EXCERPTED DATA.
***

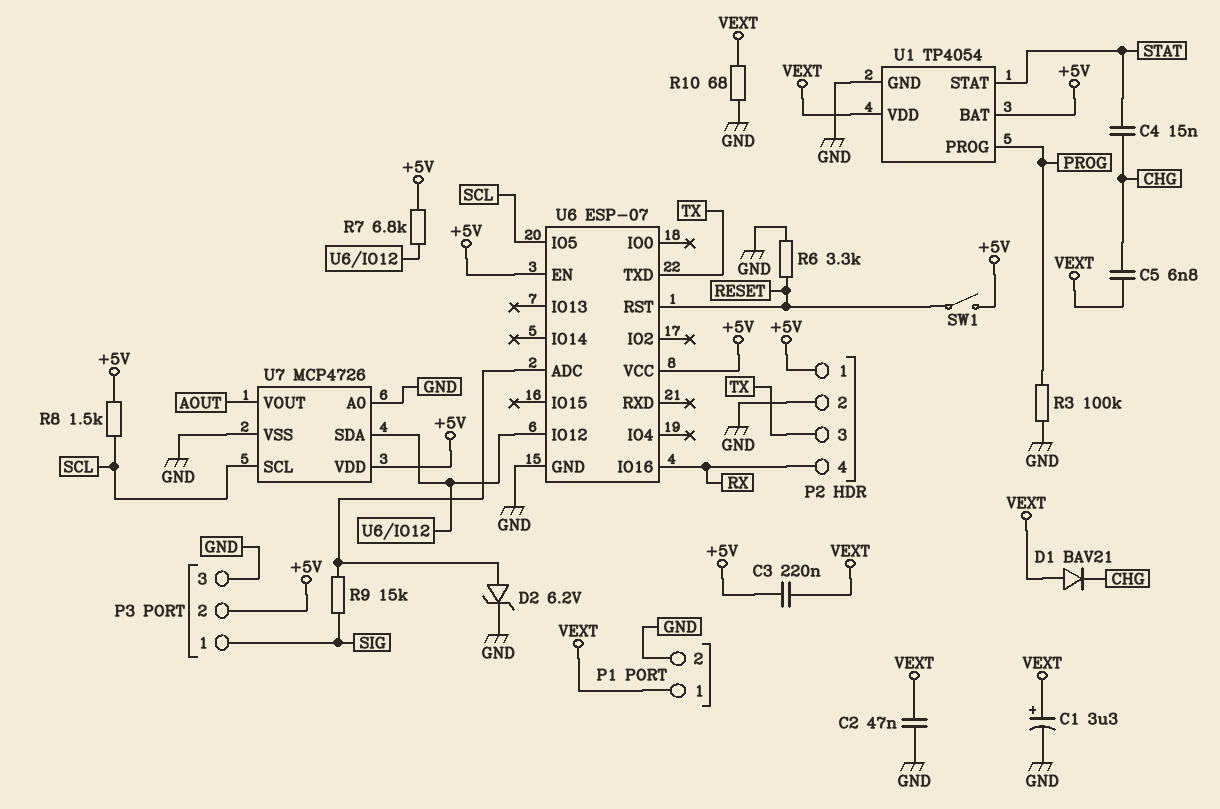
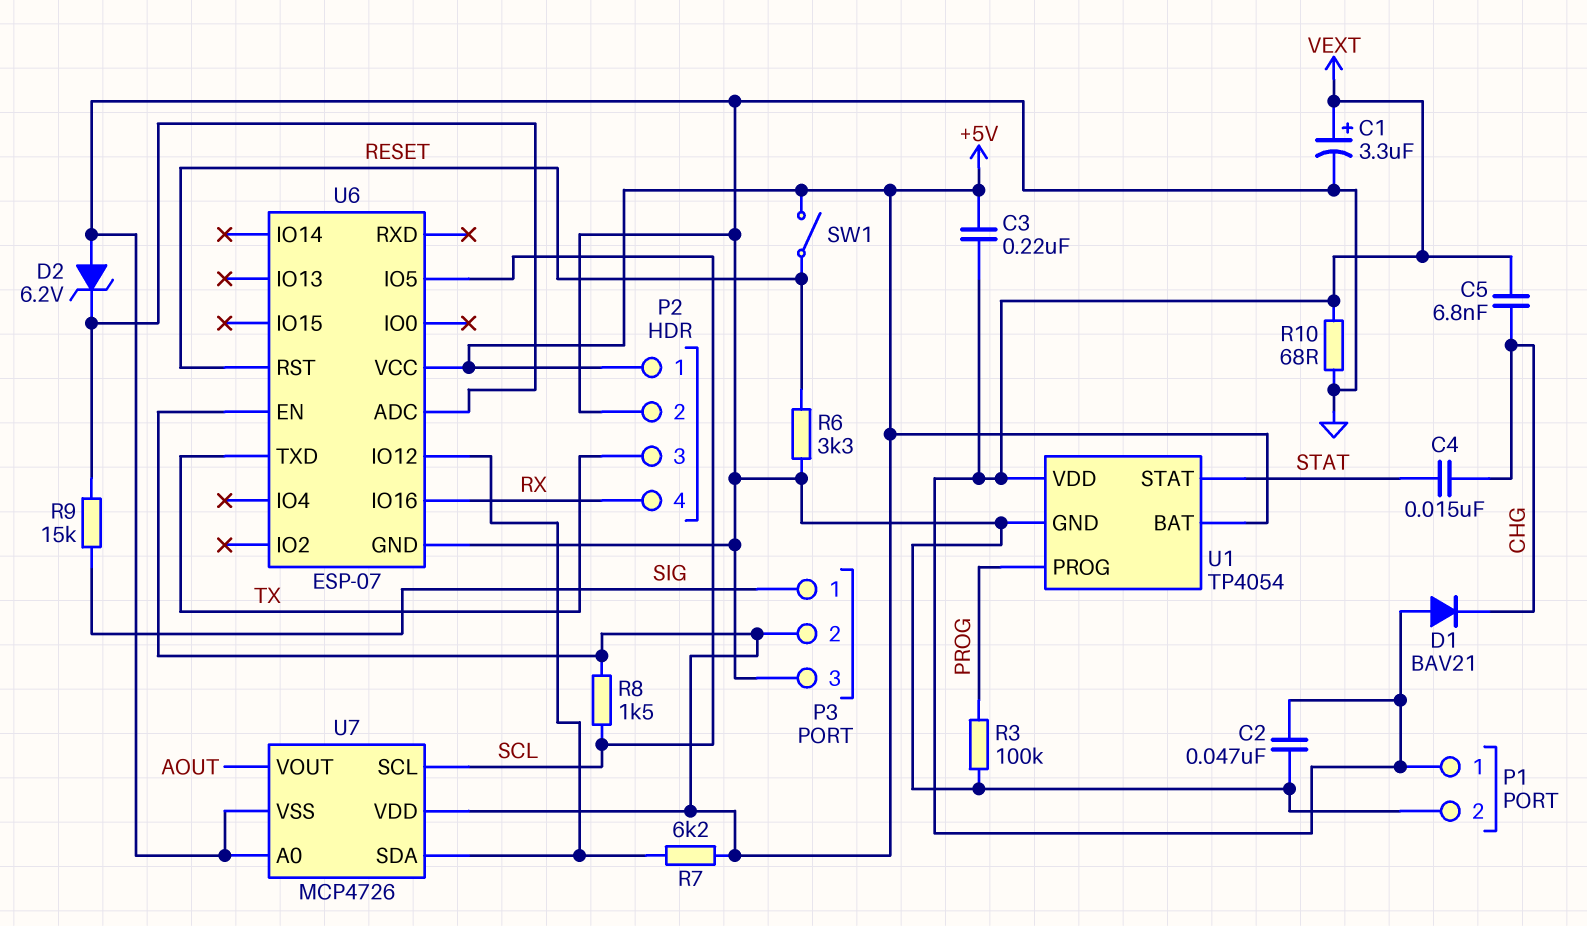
D2: zener 6.2V (A U6/ADC, K GND) -> zener 6.2V (A GND, K U6/ADC)
R7: 6.8k (+5V, U6/IO12) -> 6.2k (+5V, U6/IO12)

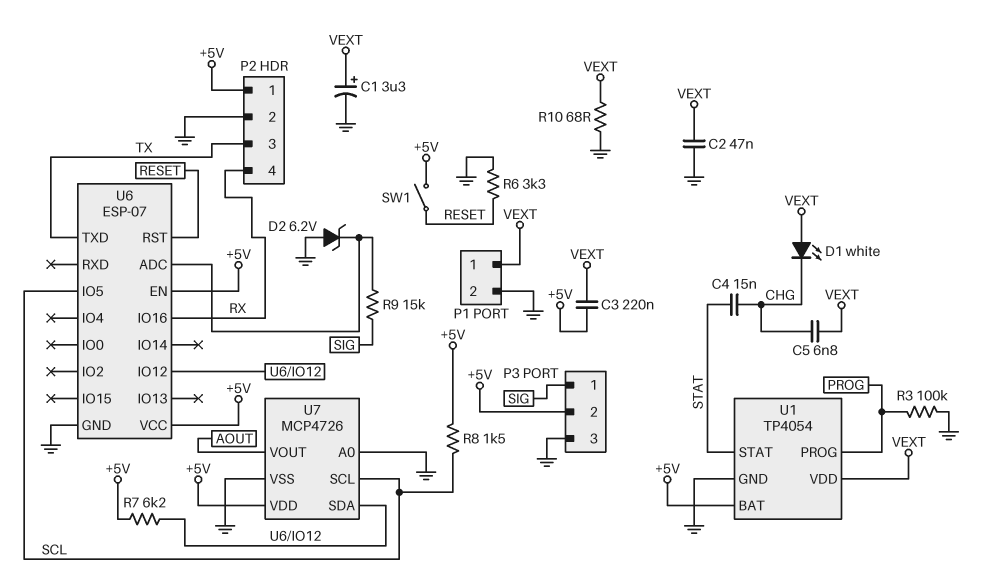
D1: diode BAV21 (A VEXT, K CHG) -> LED white (A VEXT, K CHG)

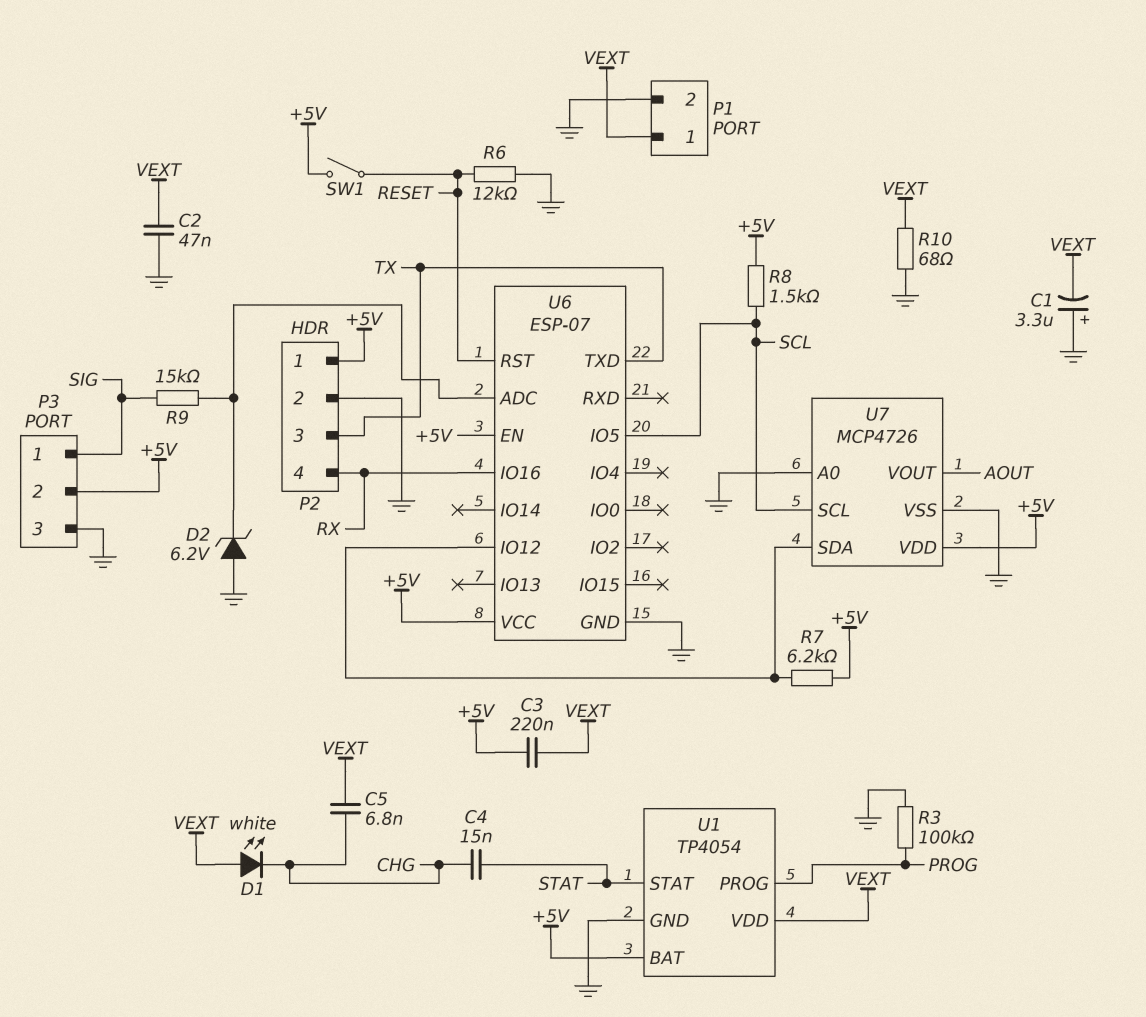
C1: 3.3uF (plus VEXT, minus GND) -> 3.3uF (plus GND, minus VEXT)
R6: 3.3k (GND, RESET) -> 12k (GND, RESET)

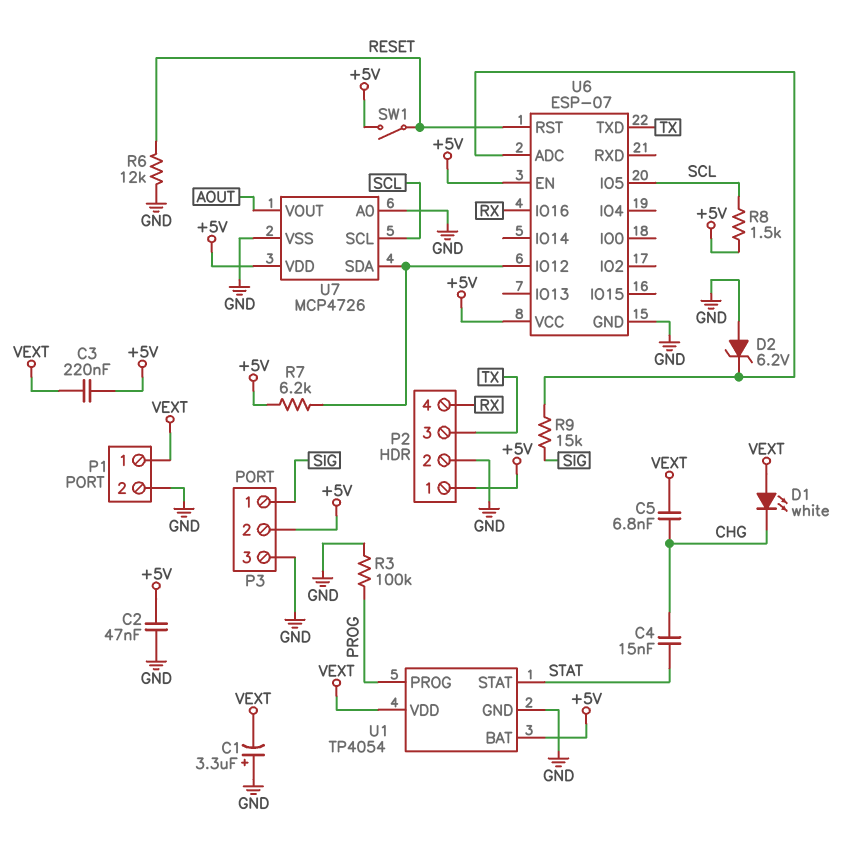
C2: 47nF (GND, VEXT) -> 47nF (+5V, GND)
R10: 68 (GND, VEXT) -> none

***

PROBLEM STATEMENT.
Exactly the lines from the line with "C1: 3.3uF (plus" through the end of the data are to be reproduced, and no picture is to be included.

RESPONSE BOX.
C1: 3.3uF (plus VEXT, minus GND) -> 3.3uF (plus GND, minus VEXT)
R6: 3.3k (GND, RESET) -> 12k (GND, RESET)

C2: 47nF (GND, VEXT) -> 47nF (+5V, GND)
R10: 68 (GND, VEXT) -> none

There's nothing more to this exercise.